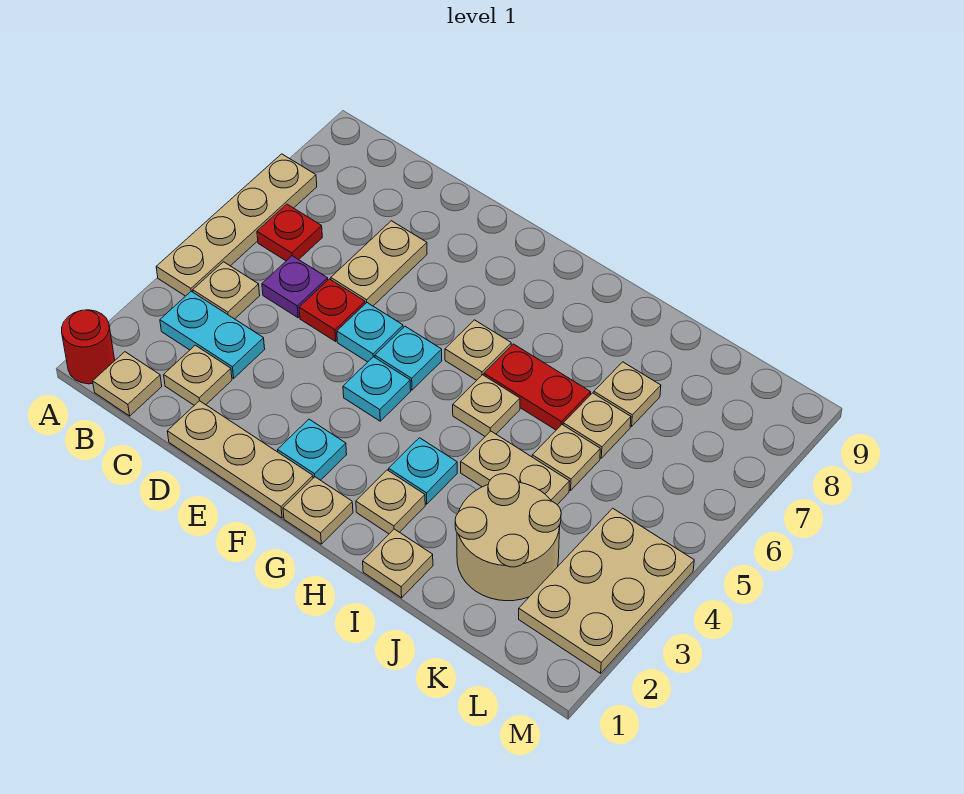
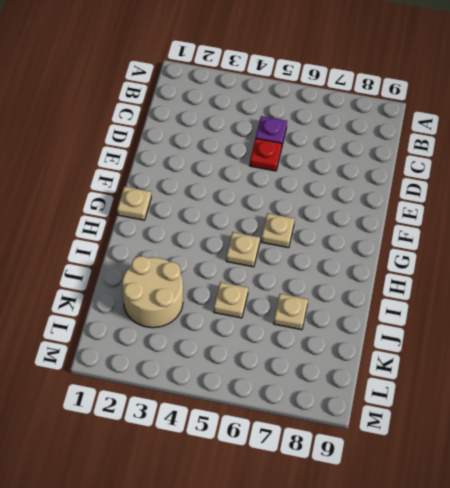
none -> red round brick A1 level 1
none -> tan plate A4:A7 level 1
none -> tan plate B1 level 1

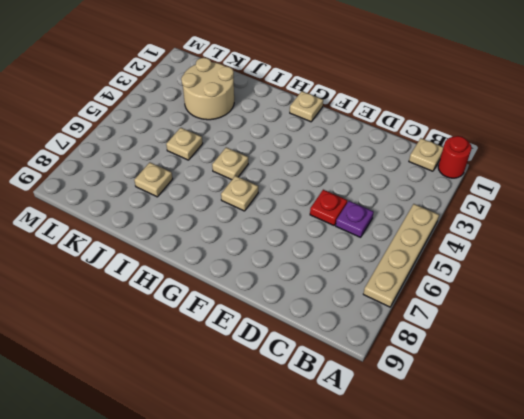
none -> cyan plate B3:C3 level 1
none -> tan plate B4 level 1
none -> red plate B6 level 1

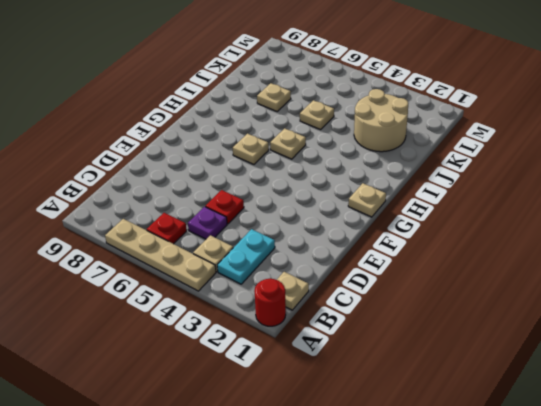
none -> tan plate C2 level 1
none -> tan plate D1:F1 level 1
none -> tan plate D6:D7 level 1

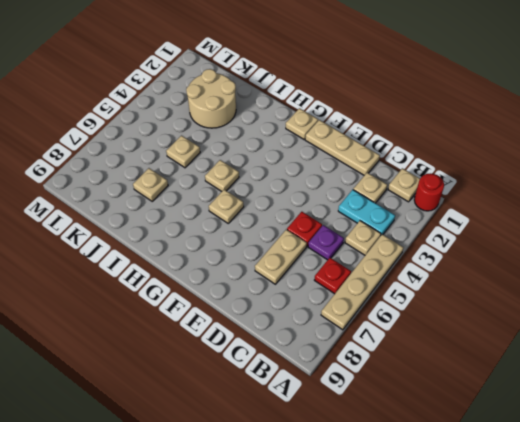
none -> cyan plate E5 level 1
none -> cyan plate F2 level 1
none -> cyan plate F4 level 1

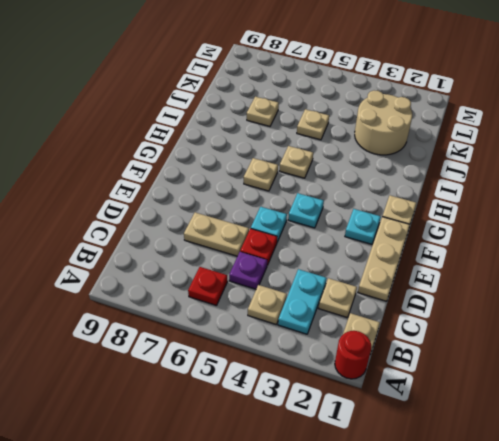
none -> tan plate A4:A7 level 1
none -> cyan plate F5 level 1
none -> tan plate H2 level 1

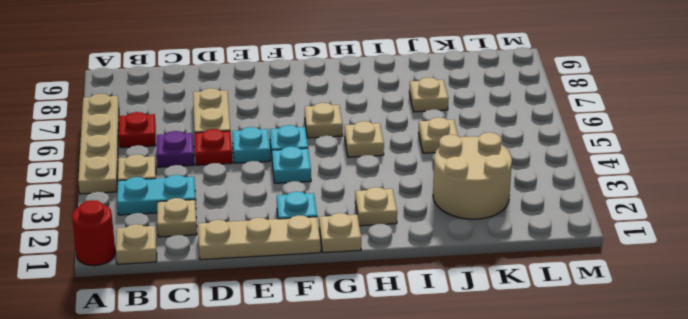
none -> cyan plate H3 level 1
none -> red plate H6:I6 level 1
none -> tan plate I1 level 1

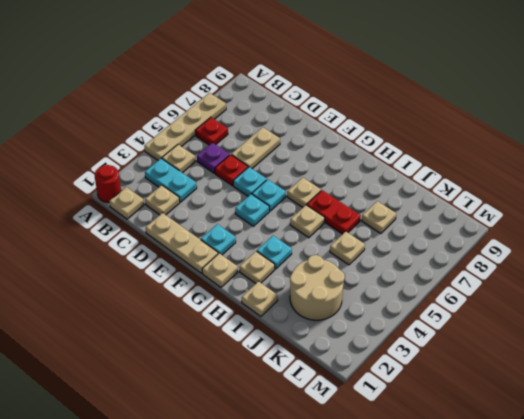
none -> tan plate I4:J4 level 1
none -> tan plate J6 level 1
none -> tan plate L2:M4 level 1

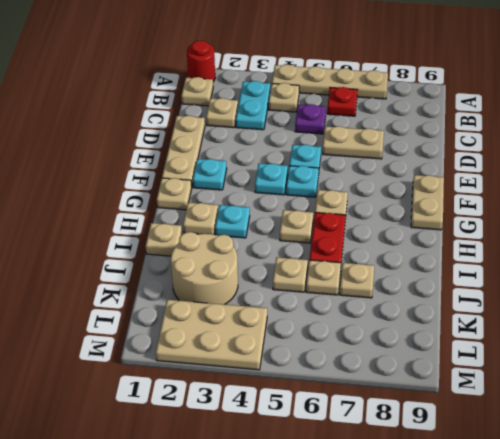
tan plate F9:G9 level 1 -> tan plate I4:J4 level 1
none -> red plate D5 level 1

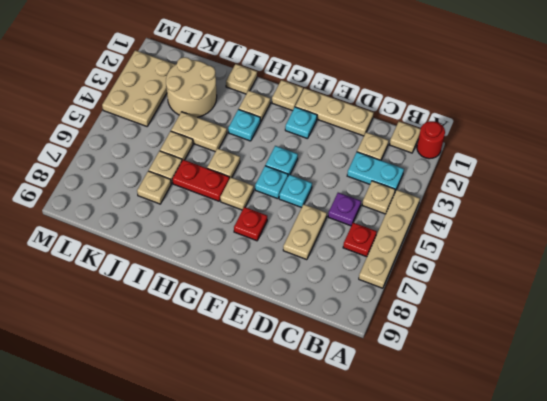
red plate F7 level 1 -> red plate D5 level 1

• **What this task involves**
Please output the material as written, apart from the images.

• **Solution for this task**
none -> red round brick A1 level 1
none -> tan plate A4:A7 level 1
none -> tan plate B1 level 1

none -> cyan plate B3:C3 level 1
none -> tan plate B4 level 1
none -> red plate B6 level 1

none -> tan plate C2 level 1
none -> tan plate D1:F1 level 1
none -> tan plate D6:D7 level 1

none -> cyan plate E5 level 1
none -> cyan plate F2 level 1
none -> cyan plate F4 level 1

none -> tan plate A4:A7 level 1
none -> cyan plate F5 level 1
none -> tan plate H2 level 1

none -> cyan plate H3 level 1
none -> red plate H6:I6 level 1
none -> tan plate I1 level 1

none -> tan plate I4:J4 level 1
none -> tan plate J6 level 1
none -> tan plate L2:M4 level 1

tan plate F9:G9 level 1 -> tan plate I4:J4 level 1
none -> red plate D5 level 1

red plate F7 level 1 -> red plate D5 level 1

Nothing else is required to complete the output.